Change detection outputs
━━━━━━━━━━━━━━━━
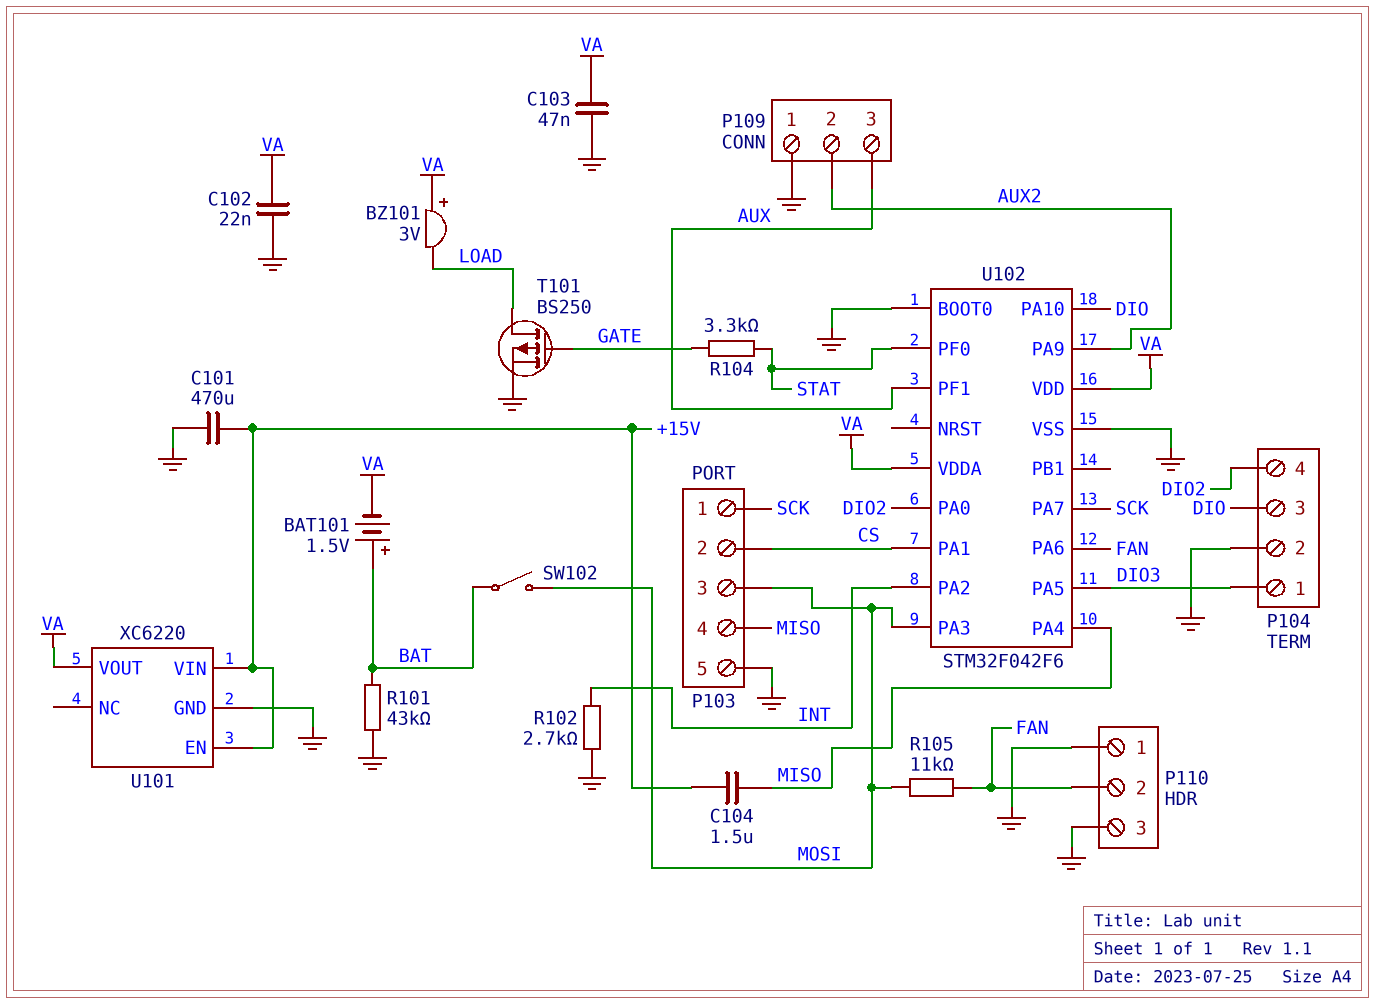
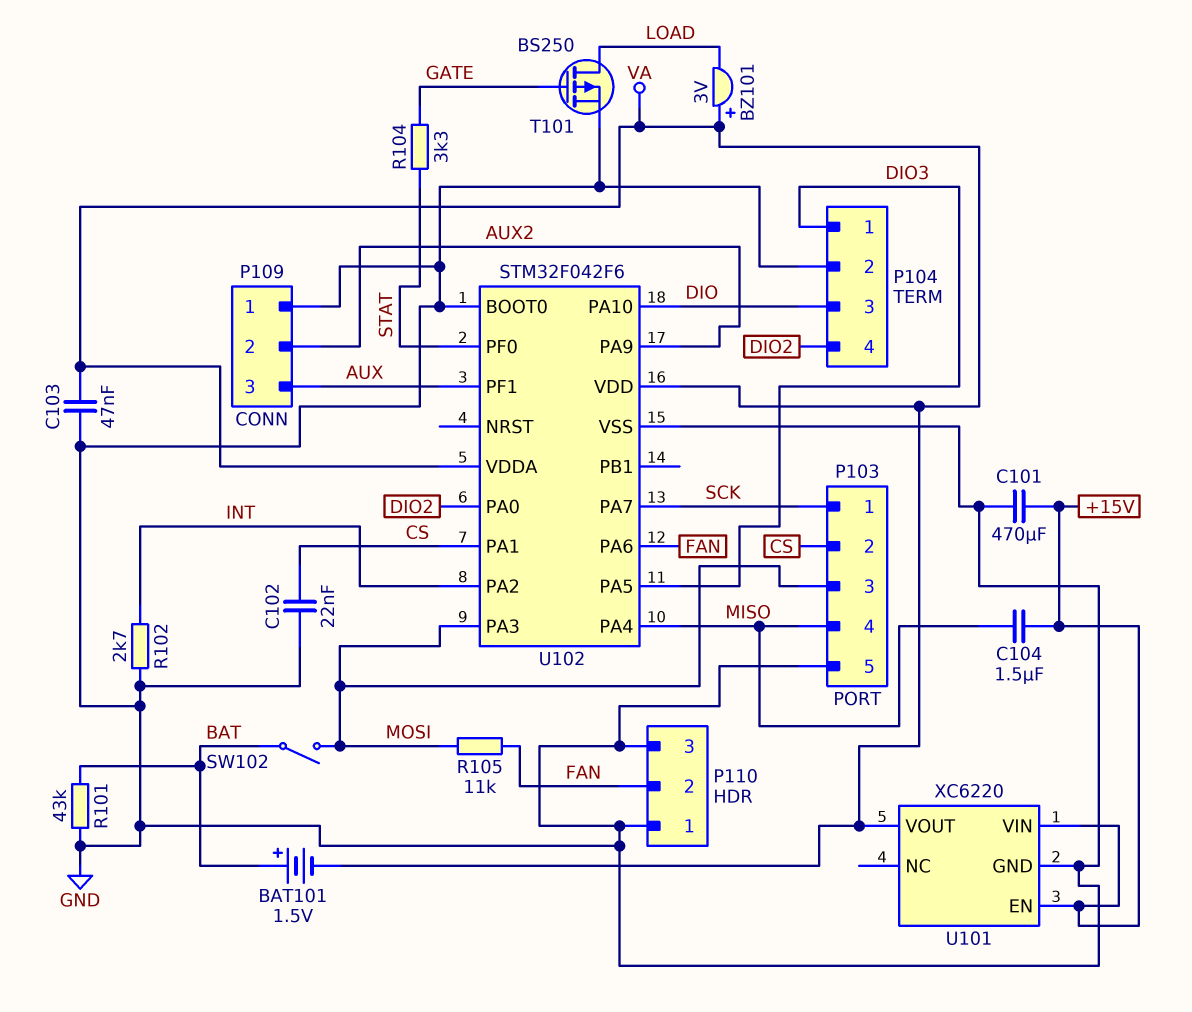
C102: 22nF (GND, VA) -> 22nF (CS, GND)

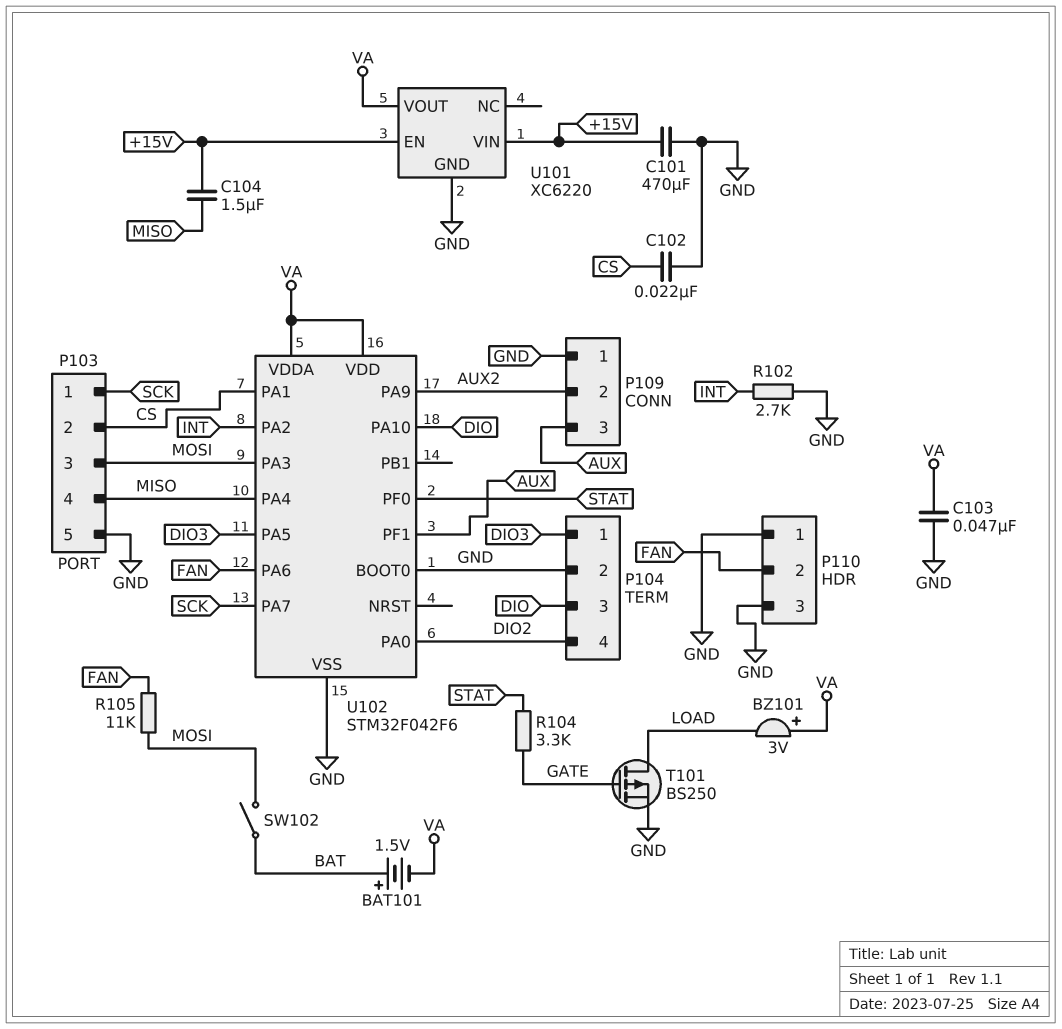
R101: 43k (BAT, GND) -> none

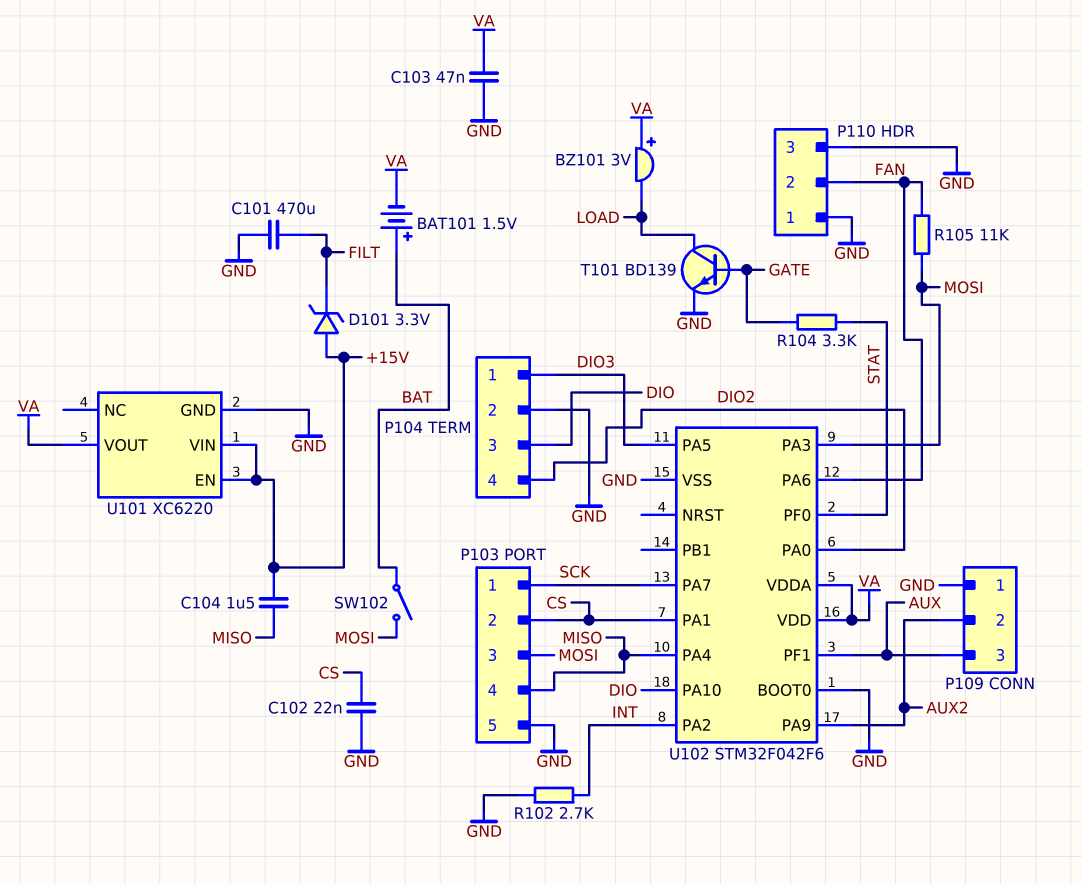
C101: 470uF (+15V, GND) -> 470uF (FILT, GND)
D101: none -> zener 3.3V (A +15V, K FILT)
T101: PMOS BS250 (G GATE, D LOAD, S GND) -> NPN BD139 (B GATE, C LOAD, E GND)

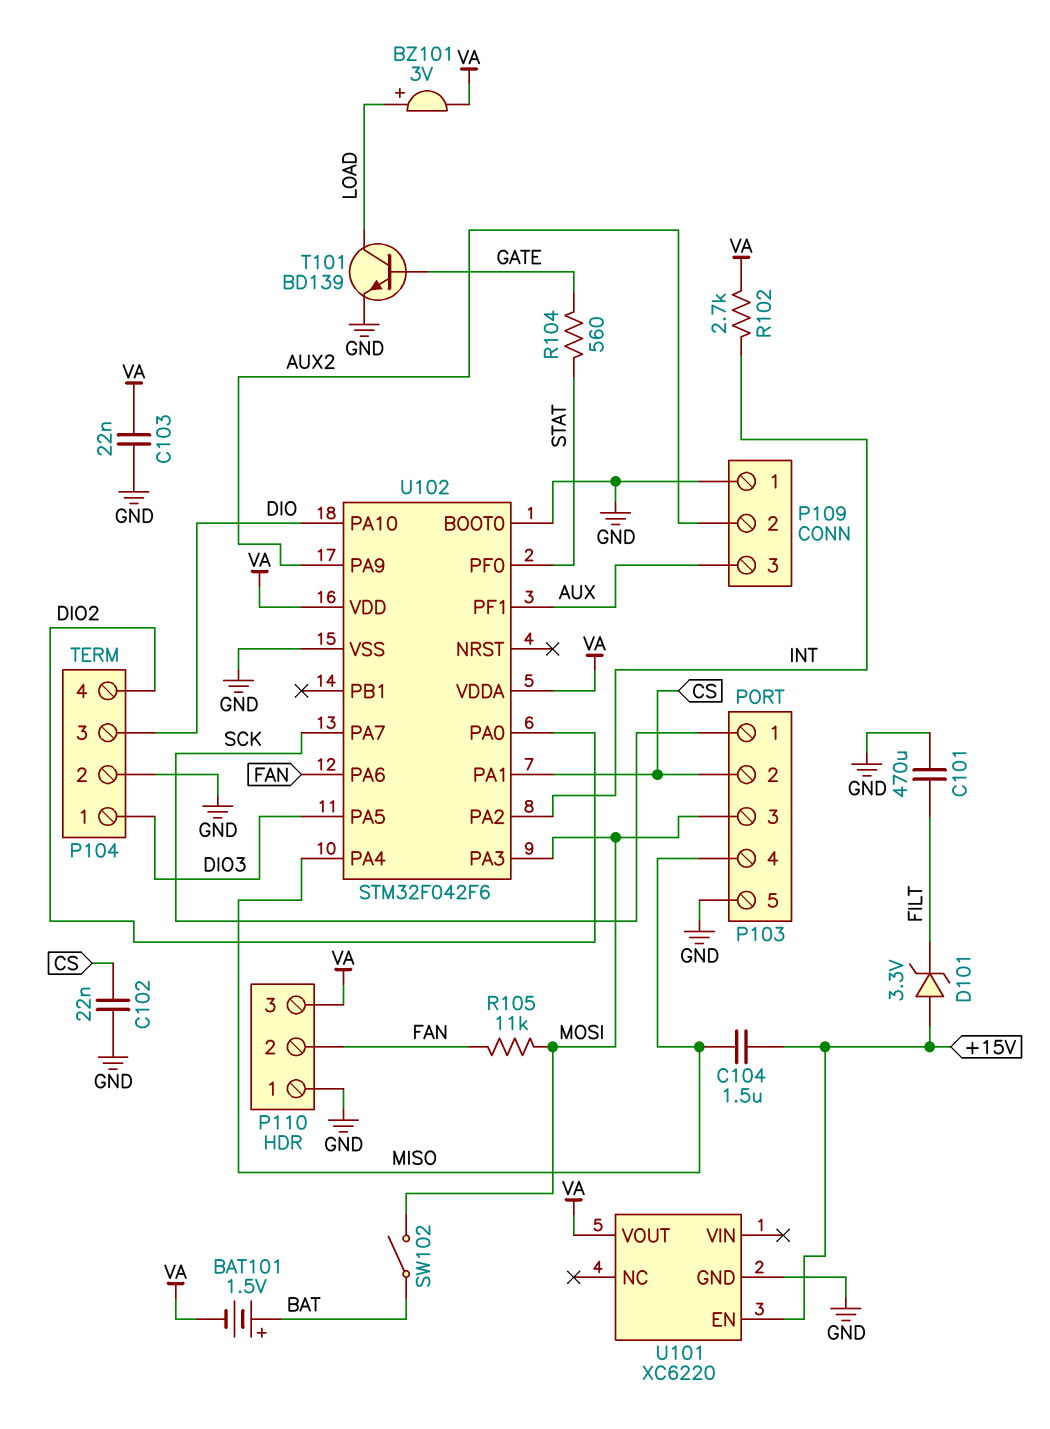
BZ101: buzzer 3V (plus VA, minus LOAD) -> buzzer 3V (plus LOAD, minus VA)
C103: 47nF (GND, VA) -> 22nF (GND, VA)
P110 pin 3: GND -> VA
R102: 2.7k (GND, INT) -> 2.7k (INT, VA)
R104: 3.3k (GATE, STAT) -> 560 (GATE, STAT)
U101 pin VIN: +15V -> none

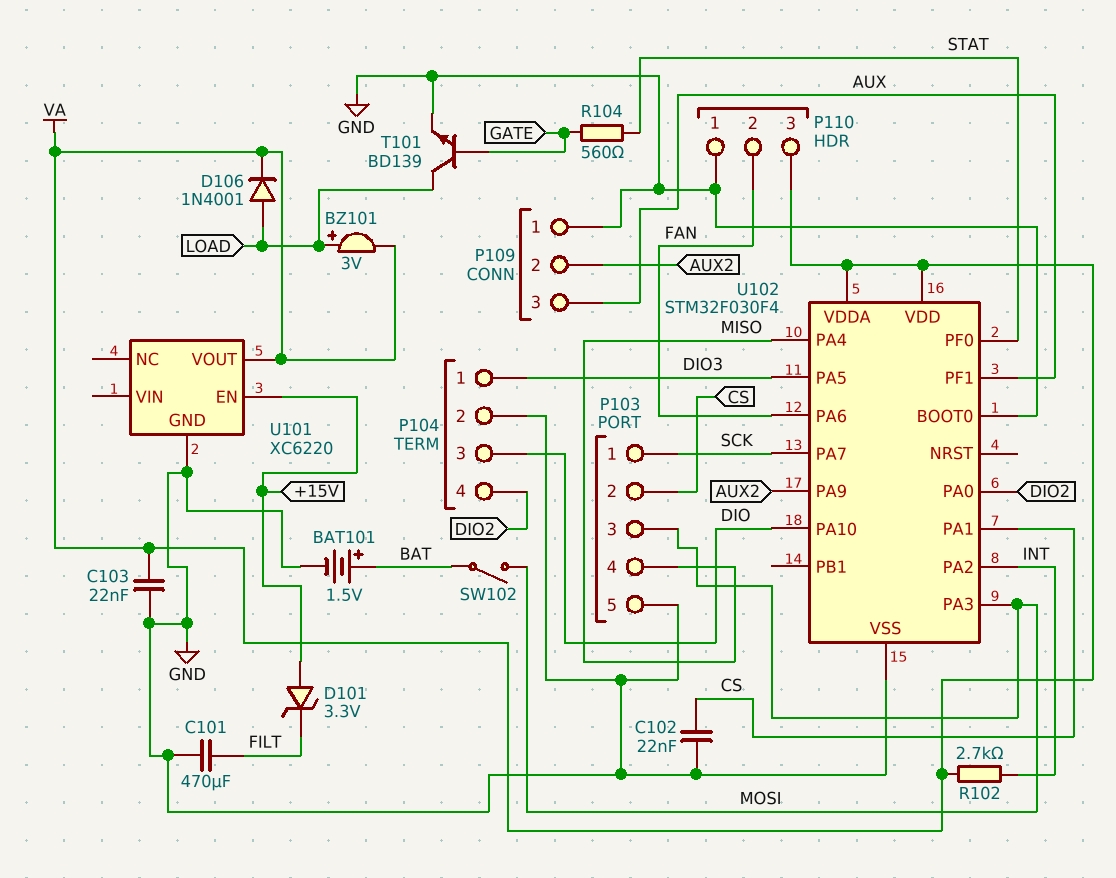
BAT101: 1.5V (plus BAT, minus VA) -> 1.5V (plus BAT, minus GND)
C104: 1.5uF (+15V, MISO) -> none
D106: none -> diode 1N4001 (A LOAD, K VA)
R105: 11k (FAN, MOSI) -> none
U102: STM32F042F6 -> STM32F030F4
━━━━━━━━━━━━━━━━
Find the line that contains "P110 pin 3: GND -> VA", then write out that line and each one after it, exactly and with nothing else, through the end of the entries above, without the pictures.

--- Response area ---
P110 pin 3: GND -> VA
R102: 2.7k (GND, INT) -> 2.7k (INT, VA)
R104: 3.3k (GATE, STAT) -> 560 (GATE, STAT)
U101 pin VIN: +15V -> none

BAT101: 1.5V (plus BAT, minus VA) -> 1.5V (plus BAT, minus GND)
C104: 1.5uF (+15V, MISO) -> none
D106: none -> diode 1N4001 (A LOAD, K VA)
R105: 11k (FAN, MOSI) -> none
U102: STM32F042F6 -> STM32F030F4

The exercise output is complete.